# [Assignment]
All of the records should be reproduced word for word, but no images may appear in the copy.

Scene change data

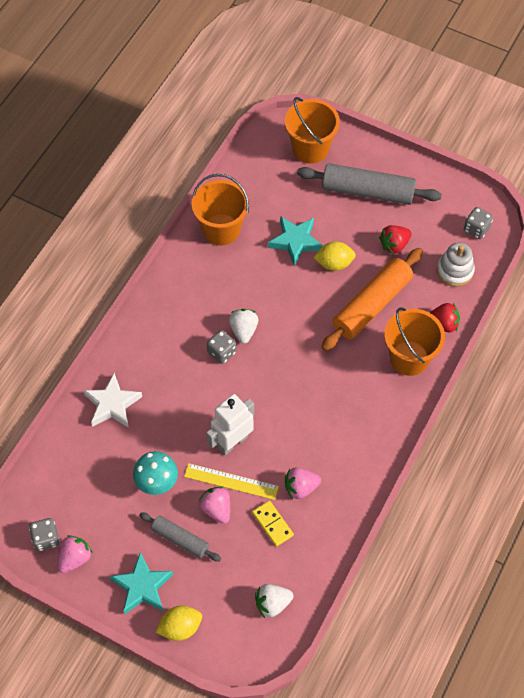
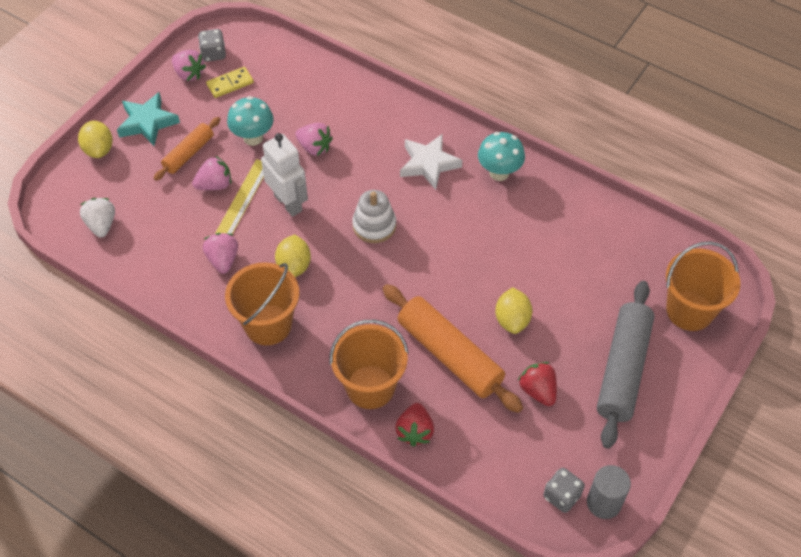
camera: 95 degrees right, 5 degrees down
(112, 404) = (348, 105): white star -> white star (428, 164)
(166, 427) = (314, 147): none -> pink strawberry
(180, 539) = (189, 153): grey rolling pin -> orange rolling pin
(186, 277) = (499, 173): none -> turquoise mushroom
(221, 229) = (564, 209): orange bucket -> orange bucket (268, 324)
(222, 352) = (399, 200): grey dice -> none
(243, 330) = (425, 221): white strawberry -> none
(272, 524) = (187, 231): yellow domino -> yellow domino (230, 84)
(295, 241) = (545, 282): turquoise star -> none
(301, 428) = (294, 266): none -> yellow lemon
(455, 271) = (495, 458): white stacking toy -> white stacking toy (374, 225)
(476, 204) = (603, 503): none -> grey cylinder

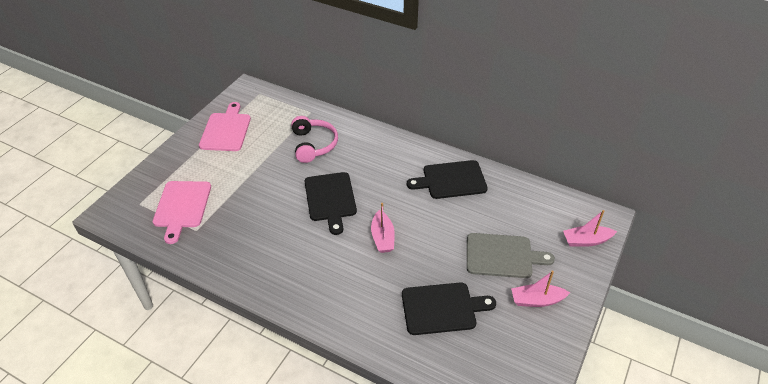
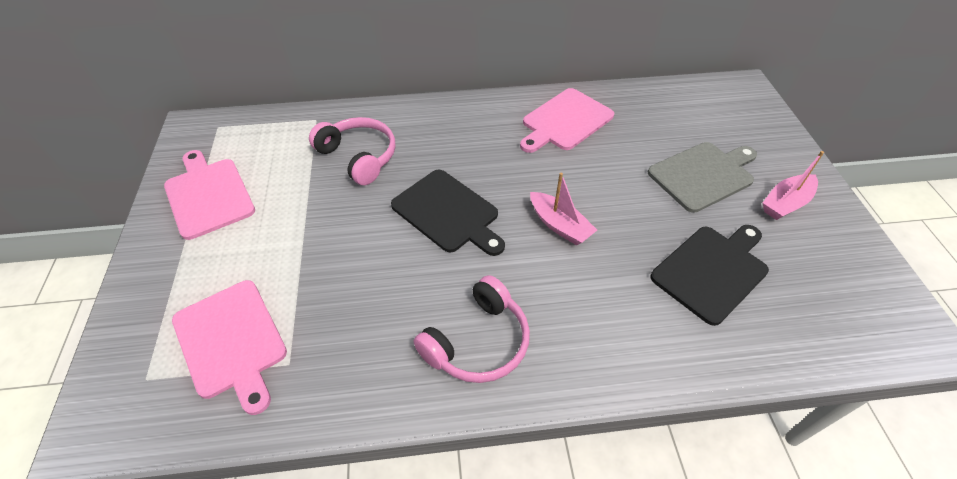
camera: 35 degrees left, 5 degrees up
(283, 269) = (478, 342): none -> pink headphones
(451, 180) = (565, 121): black cutting board -> pink cutting board
(586, 241) = (756, 118): pink boat -> none

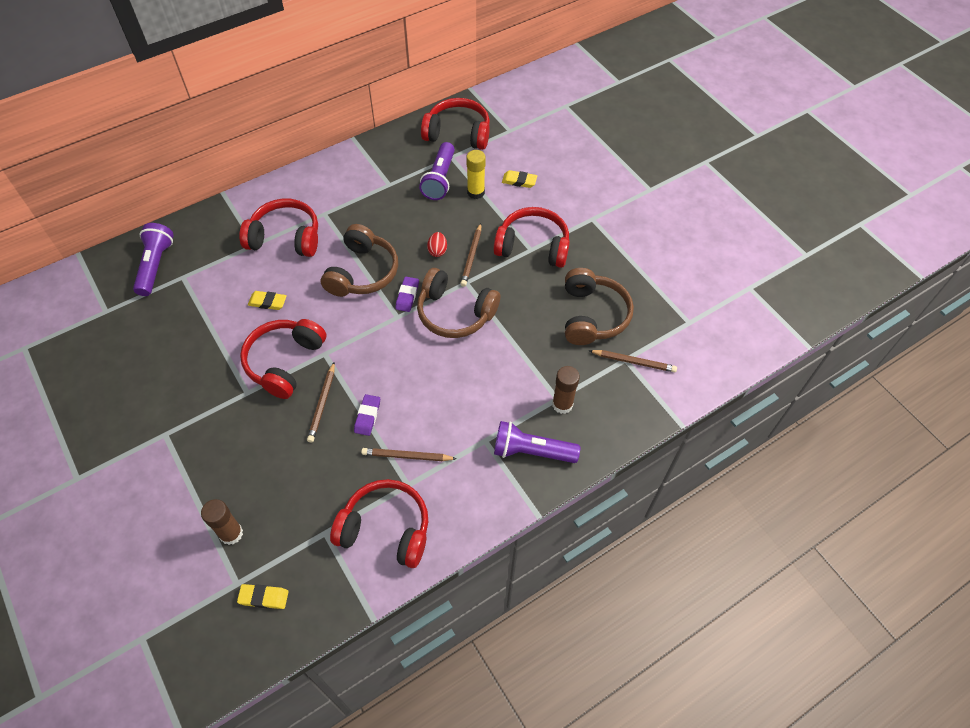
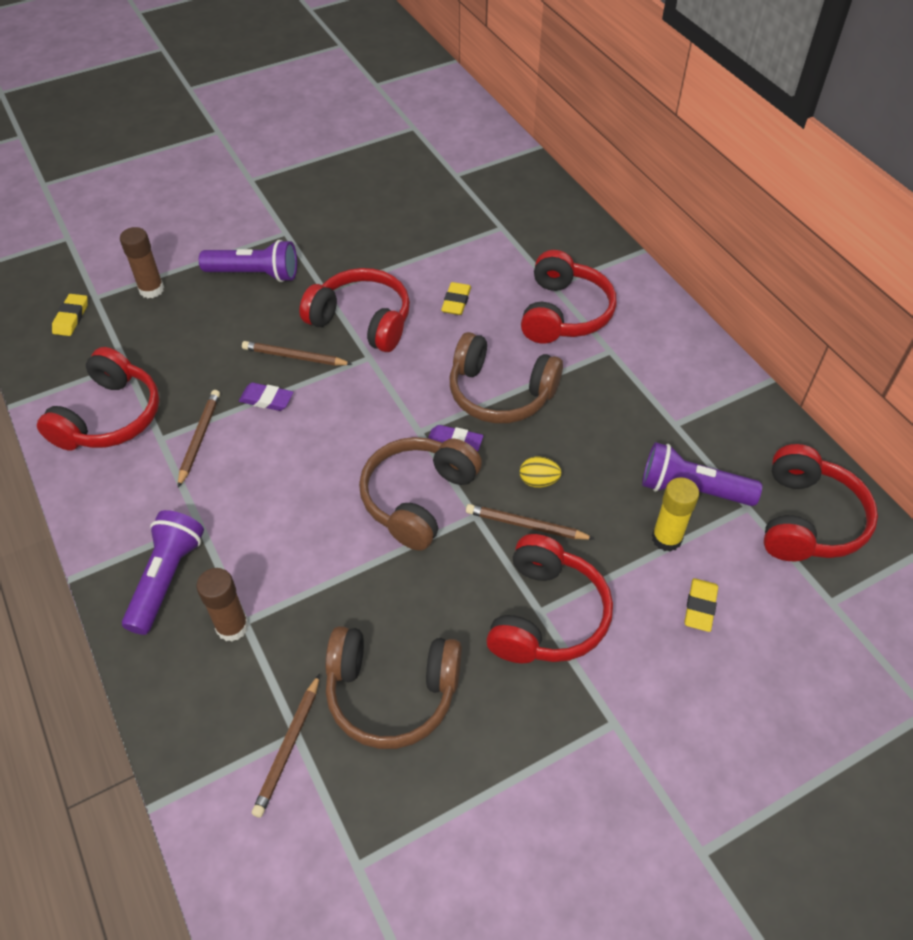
camera: 95 degrees right, 5 degrees down
(155, 265) = (519, 204): purple flashlight -> purple flashlight (255, 274)
(437, 251) = (538, 481): red egg -> yellow egg

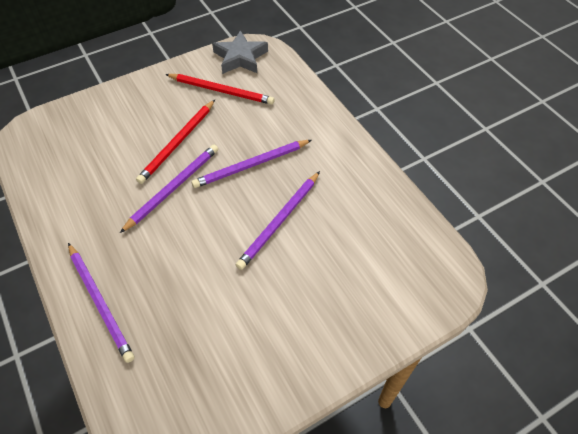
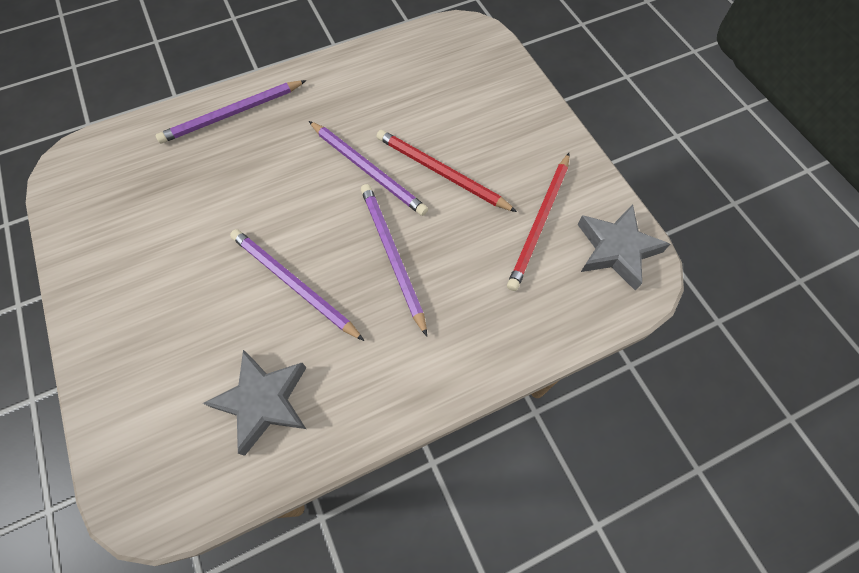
camera: 95 degrees right, 10 degrees up
(370, 224) = (263, 401): none -> grey star

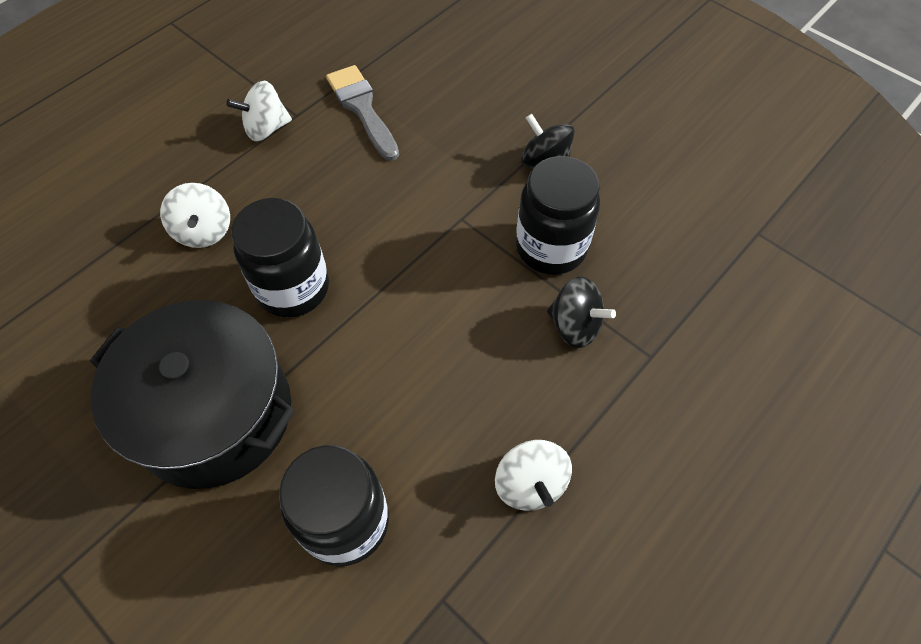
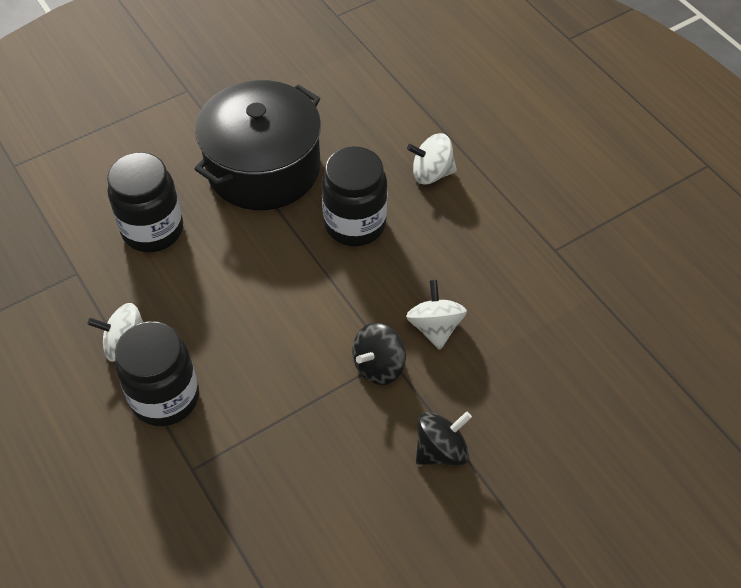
camera: 105 degrees right, 5 degrees down
(266, 128) = (541, 225): white spinning top -> white spinning top (435, 327)
(362, 108) = (553, 304): grey brush -> none
(551, 247) = (334, 423): black jar -> black jar (165, 397)
(575, 326) = (245, 418): black spinning top -> black spinning top (379, 366)

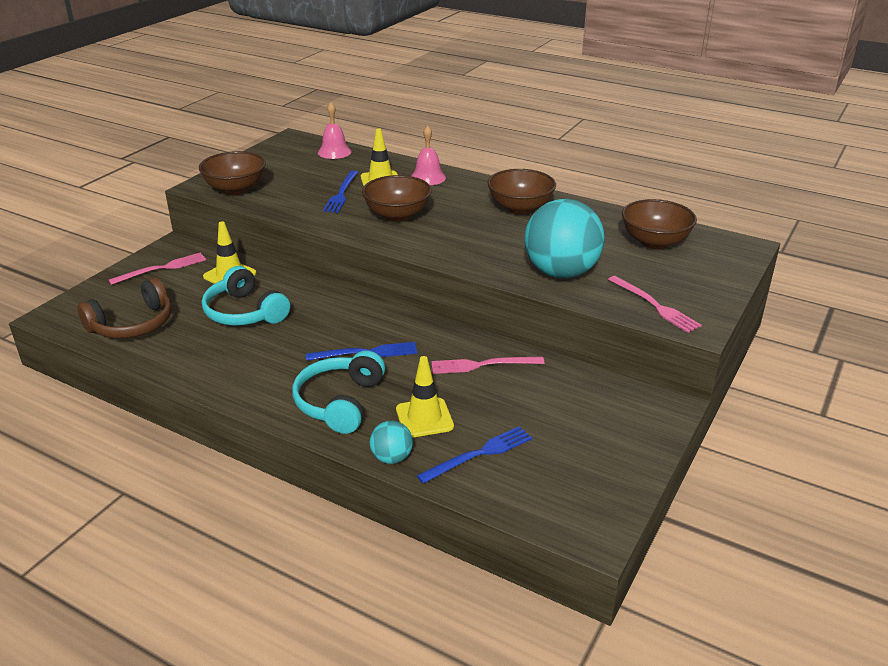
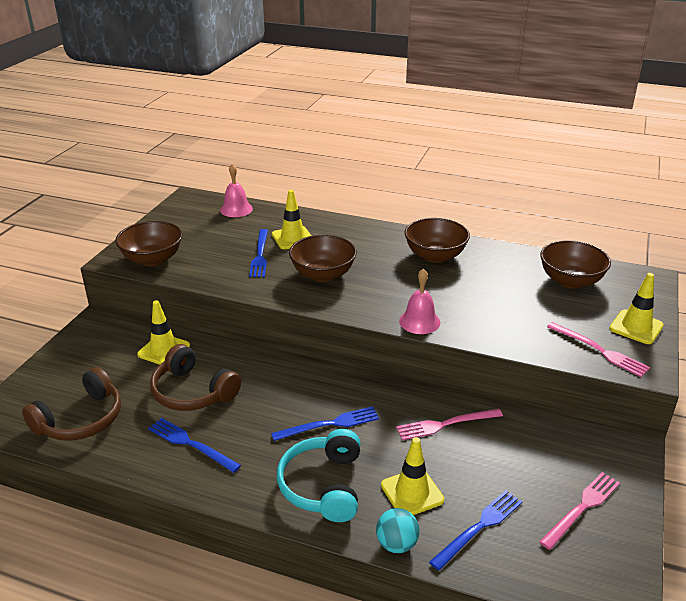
camera: 10 degrees left, 0 degrees up
(162, 268) = (91, 350): pink fork -> pink fork (582, 508)
(227, 355) = (191, 444): none -> blue fork
(244, 312) = (192, 392): turquoise headphones -> brown headphones
(428, 177) = (336, 230): pink bell -> pink bell (419, 321)
(561, 273) = (500, 323): turquoise ball -> none
(705, 289) = (636, 327): none -> yellow traffic cone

# [Output of the exercise]
camera: 95 degrees right, 5 degrees down
(112, 404) = (348, 105): white star -> white star (428, 164)
(166, 427) = (314, 147): none -> pink strawberry
(180, 539) = (189, 153): grey rolling pin -> orange rolling pin
(186, 277) = (499, 173): none -> turquoise mushroom
(221, 229) = (564, 209): orange bucket -> orange bucket (268, 324)
(222, 352) = (399, 200): grey dice -> none
(243, 330) = (425, 221): white strawberry -> none
(272, 524) = (187, 231): yellow domino -> yellow domino (230, 84)
(295, 241) = (545, 282): turquoise star -> none
(301, 428) = (294, 266): none -> yellow lemon
(455, 271) = (495, 458): white stacking toy -> white stacking toy (374, 225)
(476, 204) = (603, 503): none -> grey cylinder

camera: 35 degrees left, 5 degrees up
(283, 269) = (478, 342): none -> pink headphones
(451, 180) = (565, 121): black cutting board -> pink cutting board
(586, 241) = (756, 118): pink boat -> none

camera: 95 degrees right, 5 degrees down
(155, 265) = (519, 204): purple flashlight -> purple flashlight (255, 274)
(437, 251) = (538, 481): red egg -> yellow egg

camera: 95 degrees right, 10 degrees up
(370, 224) = (263, 401): none -> grey star

camera: 105 degrees right, 5 degrees down
(266, 128) = (541, 225): white spinning top -> white spinning top (435, 327)
(362, 108) = (553, 304): grey brush -> none
(551, 247) = (334, 423): black jar -> black jar (165, 397)
(575, 326) = (245, 418): black spinning top -> black spinning top (379, 366)

camera: 10 degrees left, 0 degrees up
(162, 268) = (91, 350): pink fork -> pink fork (582, 508)
(227, 355) = (191, 444): none -> blue fork
(244, 312) = (192, 392): turquoise headphones -> brown headphones
(428, 177) = (336, 230): pink bell -> pink bell (419, 321)
(561, 273) = (500, 323): turquoise ball -> none
(705, 289) = (636, 327): none -> yellow traffic cone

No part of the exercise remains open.